- **Problem description**:
The records follow. Print, word for word, the first line through the "camera: 75 degrees right, 10 degrees down" line.

- **Input records**:
BEGIN

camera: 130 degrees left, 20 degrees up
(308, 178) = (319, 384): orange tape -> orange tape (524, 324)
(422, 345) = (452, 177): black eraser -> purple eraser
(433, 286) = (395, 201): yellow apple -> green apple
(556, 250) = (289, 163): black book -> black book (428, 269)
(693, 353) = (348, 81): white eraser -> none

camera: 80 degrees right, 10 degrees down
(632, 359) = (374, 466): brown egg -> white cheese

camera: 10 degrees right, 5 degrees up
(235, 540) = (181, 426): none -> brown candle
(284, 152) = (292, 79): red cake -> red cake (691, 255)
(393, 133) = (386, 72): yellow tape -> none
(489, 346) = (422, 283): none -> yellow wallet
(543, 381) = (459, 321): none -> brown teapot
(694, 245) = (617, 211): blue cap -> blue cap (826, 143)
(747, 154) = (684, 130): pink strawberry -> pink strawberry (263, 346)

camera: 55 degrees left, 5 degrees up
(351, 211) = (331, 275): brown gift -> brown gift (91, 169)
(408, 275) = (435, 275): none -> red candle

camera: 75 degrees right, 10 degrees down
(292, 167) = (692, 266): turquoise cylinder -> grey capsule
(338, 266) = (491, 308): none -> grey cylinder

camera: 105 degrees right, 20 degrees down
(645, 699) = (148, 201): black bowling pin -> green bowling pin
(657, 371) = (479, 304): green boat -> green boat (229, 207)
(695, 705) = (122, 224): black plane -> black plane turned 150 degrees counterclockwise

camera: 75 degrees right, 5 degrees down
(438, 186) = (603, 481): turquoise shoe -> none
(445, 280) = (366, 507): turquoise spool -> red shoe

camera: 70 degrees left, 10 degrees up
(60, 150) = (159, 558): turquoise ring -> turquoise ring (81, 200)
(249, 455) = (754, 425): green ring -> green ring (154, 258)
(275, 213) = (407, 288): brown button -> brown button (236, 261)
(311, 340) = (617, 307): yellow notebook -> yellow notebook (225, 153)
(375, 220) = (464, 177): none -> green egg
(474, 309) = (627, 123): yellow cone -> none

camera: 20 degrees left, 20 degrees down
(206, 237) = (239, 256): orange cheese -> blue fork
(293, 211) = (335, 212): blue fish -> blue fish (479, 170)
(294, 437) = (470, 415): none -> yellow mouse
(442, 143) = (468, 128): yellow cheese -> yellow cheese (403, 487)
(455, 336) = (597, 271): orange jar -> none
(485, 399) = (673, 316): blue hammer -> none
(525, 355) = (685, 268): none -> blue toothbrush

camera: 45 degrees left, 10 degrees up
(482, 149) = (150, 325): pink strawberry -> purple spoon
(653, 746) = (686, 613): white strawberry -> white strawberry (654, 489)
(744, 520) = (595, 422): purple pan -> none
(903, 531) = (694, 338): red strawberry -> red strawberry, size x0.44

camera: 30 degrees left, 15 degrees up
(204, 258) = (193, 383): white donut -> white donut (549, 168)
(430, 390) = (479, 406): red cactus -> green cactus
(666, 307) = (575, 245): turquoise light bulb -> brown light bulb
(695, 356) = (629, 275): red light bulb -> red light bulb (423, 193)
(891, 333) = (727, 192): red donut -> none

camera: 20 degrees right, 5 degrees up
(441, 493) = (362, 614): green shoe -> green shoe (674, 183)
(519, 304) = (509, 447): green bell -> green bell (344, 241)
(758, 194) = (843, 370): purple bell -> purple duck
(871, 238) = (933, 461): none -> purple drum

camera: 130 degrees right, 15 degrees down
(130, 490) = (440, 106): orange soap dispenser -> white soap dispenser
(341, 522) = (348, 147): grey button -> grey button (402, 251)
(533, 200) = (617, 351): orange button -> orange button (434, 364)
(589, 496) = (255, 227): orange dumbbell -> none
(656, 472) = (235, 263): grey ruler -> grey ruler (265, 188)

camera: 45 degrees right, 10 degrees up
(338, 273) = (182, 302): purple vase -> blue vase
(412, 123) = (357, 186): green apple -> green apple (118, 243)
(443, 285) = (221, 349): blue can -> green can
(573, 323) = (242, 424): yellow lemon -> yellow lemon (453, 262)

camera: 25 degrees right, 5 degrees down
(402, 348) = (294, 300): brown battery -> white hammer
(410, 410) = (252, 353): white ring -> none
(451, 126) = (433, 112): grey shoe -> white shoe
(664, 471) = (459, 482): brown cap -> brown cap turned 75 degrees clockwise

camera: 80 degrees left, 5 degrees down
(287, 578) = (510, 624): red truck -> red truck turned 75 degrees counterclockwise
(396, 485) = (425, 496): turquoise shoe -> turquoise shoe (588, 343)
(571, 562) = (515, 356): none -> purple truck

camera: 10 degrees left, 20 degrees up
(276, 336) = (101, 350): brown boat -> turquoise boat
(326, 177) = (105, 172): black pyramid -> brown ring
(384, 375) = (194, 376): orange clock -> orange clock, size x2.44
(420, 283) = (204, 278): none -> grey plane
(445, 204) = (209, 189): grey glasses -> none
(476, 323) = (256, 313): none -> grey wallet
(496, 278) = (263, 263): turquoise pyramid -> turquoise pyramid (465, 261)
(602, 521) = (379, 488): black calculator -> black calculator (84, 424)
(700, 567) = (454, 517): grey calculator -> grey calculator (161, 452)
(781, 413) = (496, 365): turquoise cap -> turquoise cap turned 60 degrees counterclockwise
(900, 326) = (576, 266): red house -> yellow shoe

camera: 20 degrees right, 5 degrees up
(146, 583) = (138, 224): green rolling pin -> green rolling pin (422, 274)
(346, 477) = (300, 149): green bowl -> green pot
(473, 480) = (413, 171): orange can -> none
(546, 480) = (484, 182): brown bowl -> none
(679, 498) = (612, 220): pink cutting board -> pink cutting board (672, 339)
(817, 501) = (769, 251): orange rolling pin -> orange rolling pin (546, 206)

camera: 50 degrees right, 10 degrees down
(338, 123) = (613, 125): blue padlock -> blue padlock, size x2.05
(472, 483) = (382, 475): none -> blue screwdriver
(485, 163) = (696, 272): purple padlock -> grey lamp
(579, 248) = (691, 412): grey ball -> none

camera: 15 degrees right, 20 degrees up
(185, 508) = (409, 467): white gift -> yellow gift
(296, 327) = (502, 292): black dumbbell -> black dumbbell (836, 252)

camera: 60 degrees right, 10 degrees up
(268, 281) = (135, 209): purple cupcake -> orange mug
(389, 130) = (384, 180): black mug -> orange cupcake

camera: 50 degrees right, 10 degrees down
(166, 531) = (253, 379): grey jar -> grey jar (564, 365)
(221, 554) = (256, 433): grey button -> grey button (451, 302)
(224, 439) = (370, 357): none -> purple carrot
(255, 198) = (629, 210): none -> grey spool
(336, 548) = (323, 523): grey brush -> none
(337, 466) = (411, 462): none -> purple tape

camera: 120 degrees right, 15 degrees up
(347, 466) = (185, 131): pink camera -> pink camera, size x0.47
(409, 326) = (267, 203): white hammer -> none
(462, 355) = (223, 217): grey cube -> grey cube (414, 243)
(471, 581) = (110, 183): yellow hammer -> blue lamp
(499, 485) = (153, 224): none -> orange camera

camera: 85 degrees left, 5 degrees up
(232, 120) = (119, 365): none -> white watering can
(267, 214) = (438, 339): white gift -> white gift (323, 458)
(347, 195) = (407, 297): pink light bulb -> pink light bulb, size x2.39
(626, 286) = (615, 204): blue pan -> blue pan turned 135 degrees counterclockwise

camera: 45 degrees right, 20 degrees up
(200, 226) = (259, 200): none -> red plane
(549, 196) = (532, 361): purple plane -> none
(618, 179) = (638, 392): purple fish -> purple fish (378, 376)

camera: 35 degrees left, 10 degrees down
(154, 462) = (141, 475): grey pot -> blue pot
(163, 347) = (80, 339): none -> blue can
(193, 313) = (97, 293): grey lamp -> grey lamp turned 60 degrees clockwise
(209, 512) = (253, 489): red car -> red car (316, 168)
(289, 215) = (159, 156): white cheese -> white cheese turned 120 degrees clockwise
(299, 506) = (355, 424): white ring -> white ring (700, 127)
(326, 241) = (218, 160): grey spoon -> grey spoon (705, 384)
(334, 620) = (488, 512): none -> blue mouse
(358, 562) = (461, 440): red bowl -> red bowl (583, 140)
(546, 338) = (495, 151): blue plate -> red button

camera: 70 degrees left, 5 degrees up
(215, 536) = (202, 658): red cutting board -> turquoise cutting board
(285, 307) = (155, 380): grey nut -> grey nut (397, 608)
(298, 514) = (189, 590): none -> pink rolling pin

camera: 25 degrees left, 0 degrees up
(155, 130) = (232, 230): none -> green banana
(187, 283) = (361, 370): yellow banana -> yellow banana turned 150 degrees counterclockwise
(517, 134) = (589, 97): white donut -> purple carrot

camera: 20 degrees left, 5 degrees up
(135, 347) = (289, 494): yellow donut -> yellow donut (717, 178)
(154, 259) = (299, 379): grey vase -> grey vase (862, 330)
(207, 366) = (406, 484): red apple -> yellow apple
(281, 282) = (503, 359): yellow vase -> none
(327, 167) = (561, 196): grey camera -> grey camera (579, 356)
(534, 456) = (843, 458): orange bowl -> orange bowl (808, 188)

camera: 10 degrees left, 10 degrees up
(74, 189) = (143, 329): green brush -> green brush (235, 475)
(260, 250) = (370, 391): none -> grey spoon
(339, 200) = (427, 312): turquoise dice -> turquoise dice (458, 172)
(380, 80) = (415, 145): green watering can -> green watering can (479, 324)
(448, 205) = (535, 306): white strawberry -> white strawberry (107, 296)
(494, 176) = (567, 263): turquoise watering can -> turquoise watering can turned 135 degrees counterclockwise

END

- **Completed task**:
camera: 130 degrees left, 20 degrees up
(308, 178) = (319, 384): orange tape -> orange tape (524, 324)
(422, 345) = (452, 177): black eraser -> purple eraser
(433, 286) = (395, 201): yellow apple -> green apple
(556, 250) = (289, 163): black book -> black book (428, 269)
(693, 353) = (348, 81): white eraser -> none

camera: 80 degrees right, 10 degrees down
(632, 359) = (374, 466): brown egg -> white cheese

camera: 10 degrees right, 5 degrees up
(235, 540) = (181, 426): none -> brown candle
(284, 152) = (292, 79): red cake -> red cake (691, 255)
(393, 133) = (386, 72): yellow tape -> none
(489, 346) = (422, 283): none -> yellow wallet
(543, 381) = (459, 321): none -> brown teapot
(694, 245) = (617, 211): blue cap -> blue cap (826, 143)
(747, 154) = (684, 130): pink strawberry -> pink strawberry (263, 346)

camera: 55 degrees left, 5 degrees up
(351, 211) = (331, 275): brown gift -> brown gift (91, 169)
(408, 275) = (435, 275): none -> red candle

camera: 75 degrees right, 10 degrees down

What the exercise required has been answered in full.